Action item: All lines containing the string "none" must be copied from the entries.

*** Opening Extracted information ***

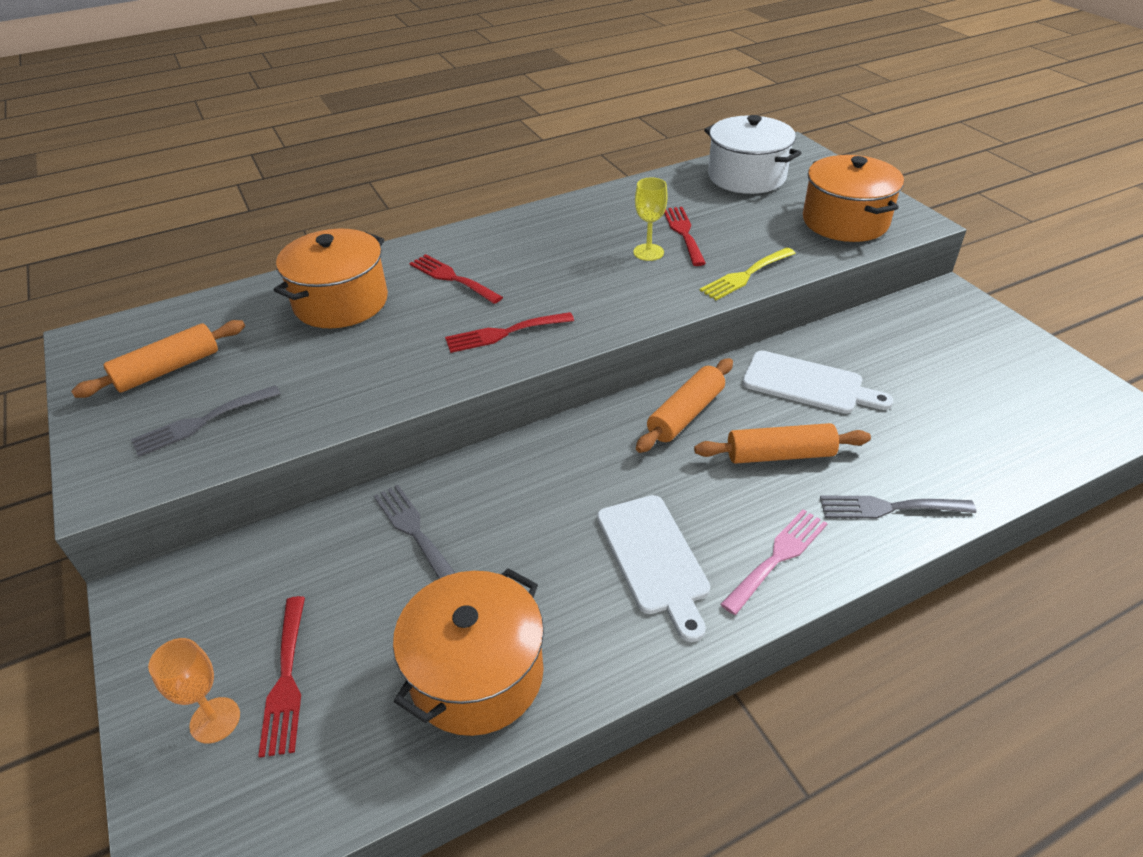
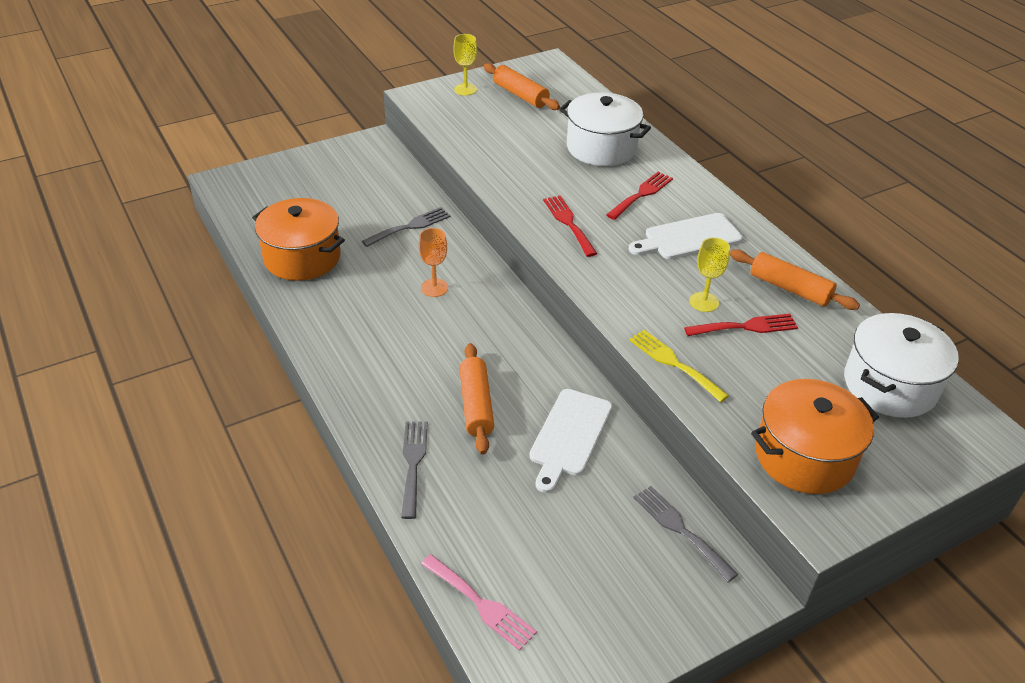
camera: 85 degrees right, 0 degrees up
(116, 428) = (465, 89): none -> yellow goblet
(201, 422) = (470, 115): grey fork -> grey fork (680, 529)
(215, 720) = (293, 177): orange goblet -> orange goblet (434, 288)
(286, 680) = (311, 194): red fork -> none
(341, 302) = (601, 148): orange pot -> white pot
(654, 558) = (376, 329): white cutting board -> white cutting board (689, 238)
(685, 414) = (525, 353): orange rolling pin -> orange rolling pin (790, 288)
(778, 557) = (370, 391): pink fork -> pink fork (481, 604)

*** Closing Extracted information ***

Task output:
(116, 428) = (465, 89): none -> yellow goblet
(286, 680) = (311, 194): red fork -> none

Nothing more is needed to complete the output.